== LISTED ENTRIES ==

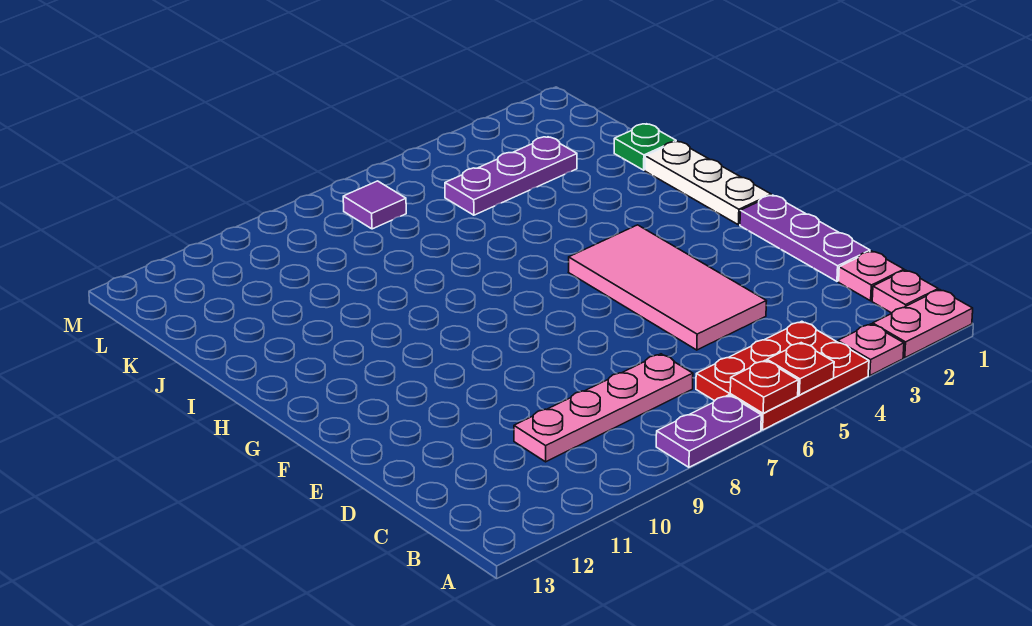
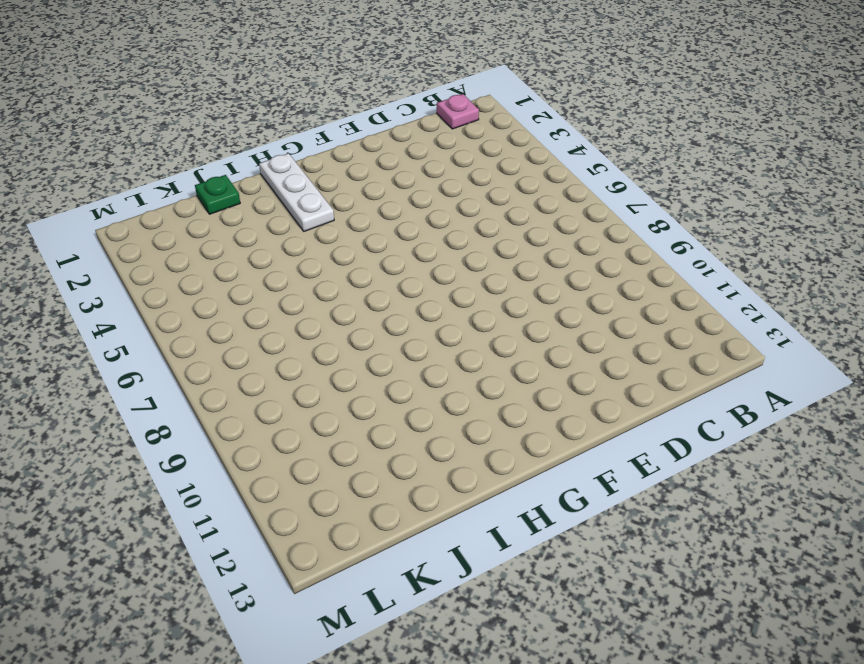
white 1x3 plate [259,153,334,231] -> white 1x3 plate turned to [645,141,771,225]
none -> pink 1x2 plate [873,290,973,358]
none -> pink 1x1 plate [838,324,904,376]
none -> red 2x3 plate [696,321,869,430]

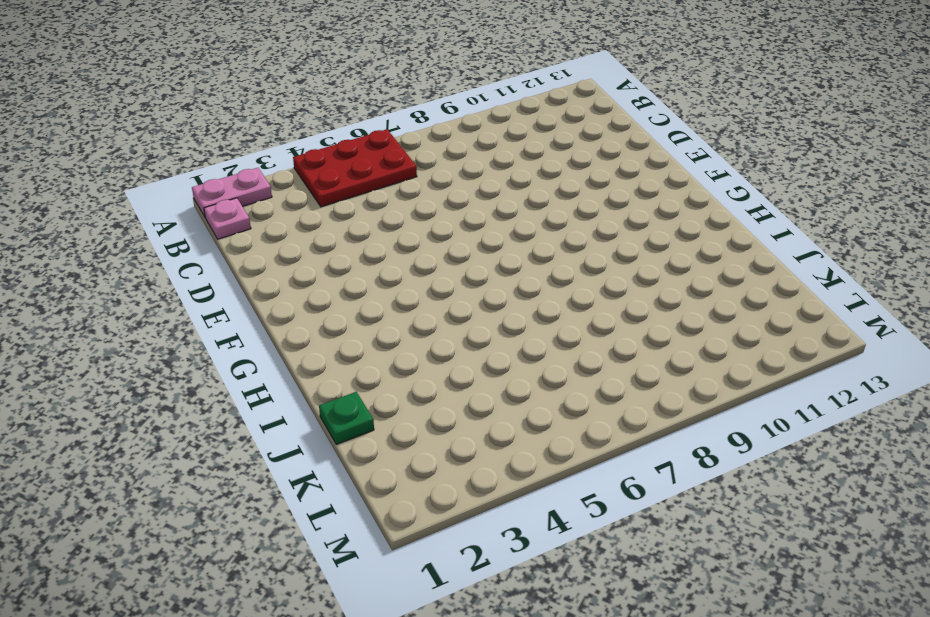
none -> pink 1x1 plate [838,324,904,376]
none -> purple 1x2 plate [656,395,761,467]
none -> pink 1x1 plate [839,251,904,301]

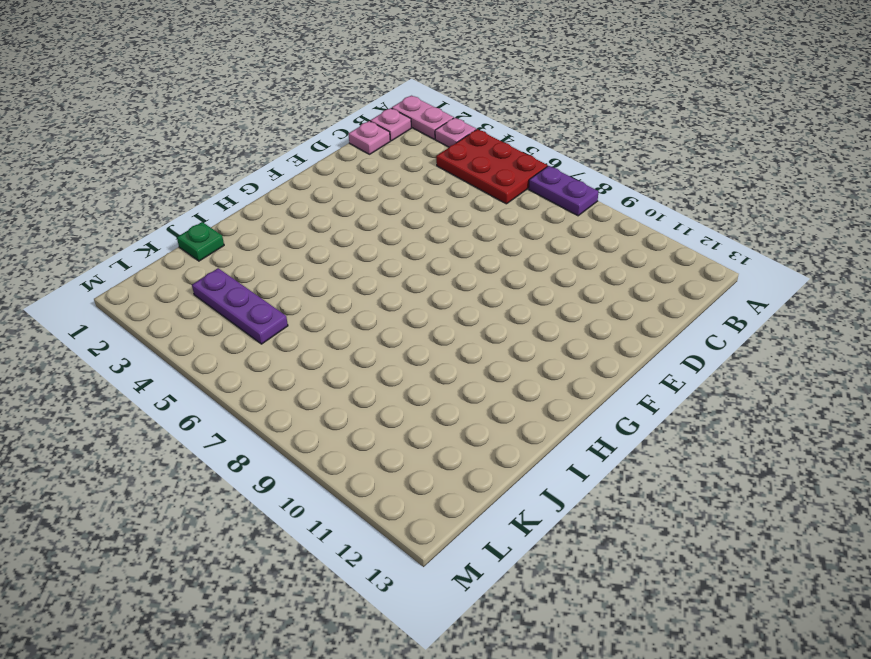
none -> pink 1x4 plate [514,354,693,462]
none -> purple 1x3 plate [740,195,870,281]
none -> pink 2x4 tile [569,225,766,350]

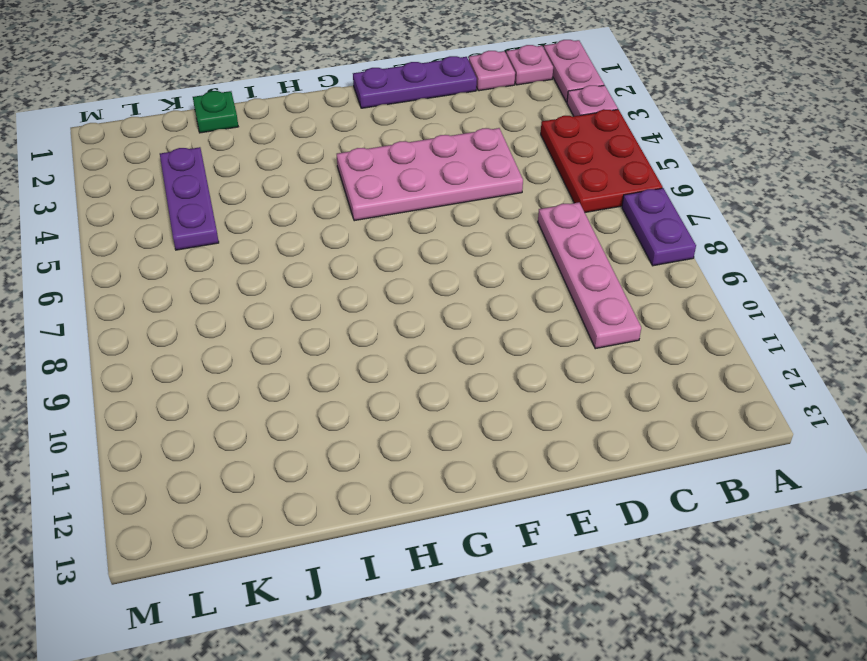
pink 2x4 plate [337,128,523,221] -> pink 2x4 tile [569,225,766,350]
none -> white 1x3 plate [645,141,771,225]
none -> purple 1x1 tile [343,181,406,229]
none -> red 1x1 plate [767,343,834,395]

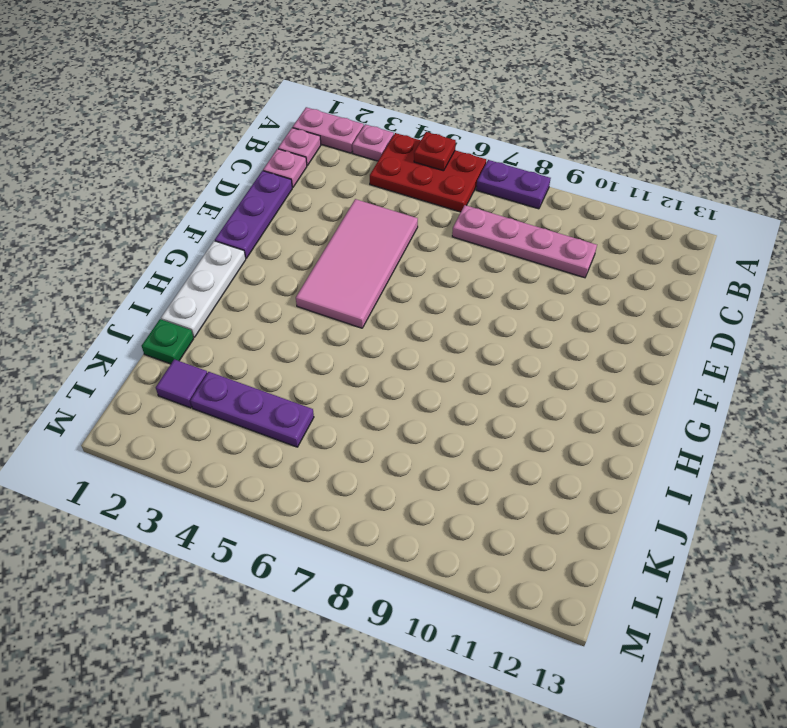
purple 1x1 tile [156,359,207,408] -> purple 1x1 tile moved to [343,181,406,229]
none -> red 1x1 plate [730,360,798,413]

===

• [BRIEF]:
Write out, word for word, only the lines from the one containing "none -> purple 1x1 tile [343,181,406,229]" to the end of the data above; the pictures stay out.

• [YOUR SOLUTION]:
none -> purple 1x1 tile [343,181,406,229]
none -> red 1x1 plate [767,343,834,395]

purple 1x1 tile [156,359,207,408] -> purple 1x1 tile moved to [343,181,406,229]
none -> red 1x1 plate [730,360,798,413]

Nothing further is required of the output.